**Problem description:**
Everything in the listing below should be repeated exactly, apart from the pictures.

**Records shown:**
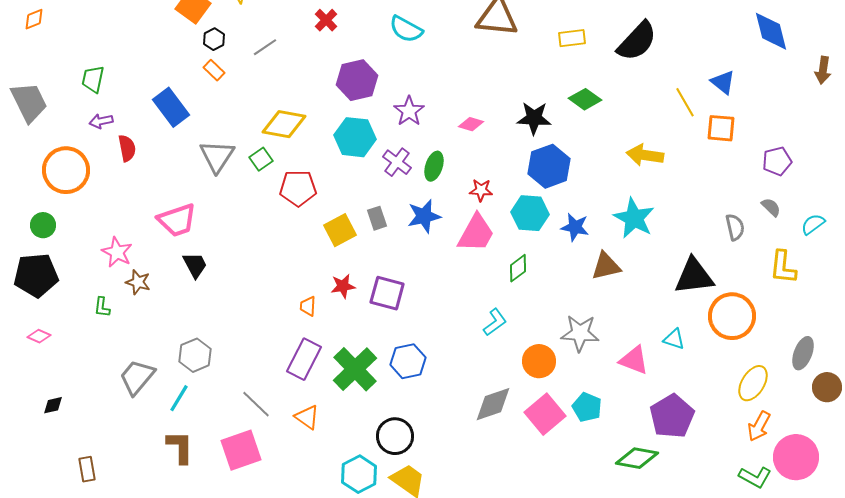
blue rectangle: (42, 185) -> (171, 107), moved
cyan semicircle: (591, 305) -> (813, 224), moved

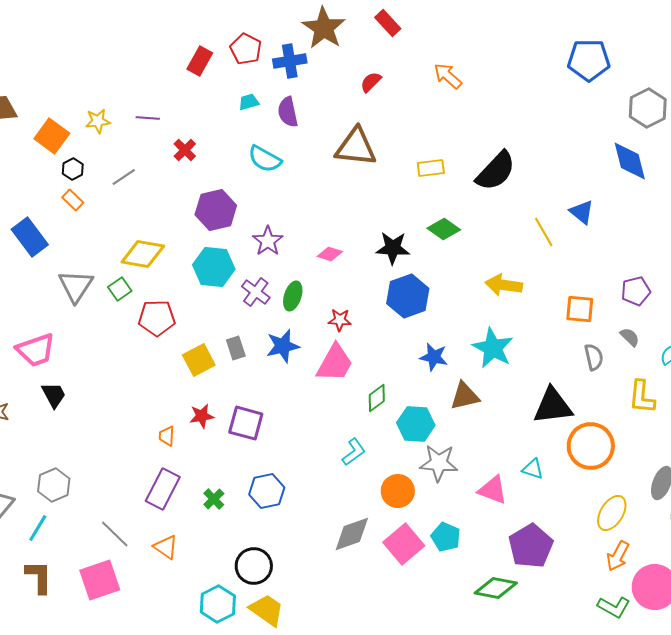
orange square: (721, 128) -> (580, 309), moved
cyan hexagon: (530, 213) -> (416, 424), moved
green cross: (355, 369) -> (214, 499), size x0.5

**Answer box:**
blue rectangle: (42, 185) -> (171, 107), moved
cyan semicircle: (591, 305) -> (813, 224), moved

orange square: (721, 128) -> (580, 309), moved
cyan hexagon: (530, 213) -> (416, 424), moved
green cross: (355, 369) -> (214, 499), size x0.5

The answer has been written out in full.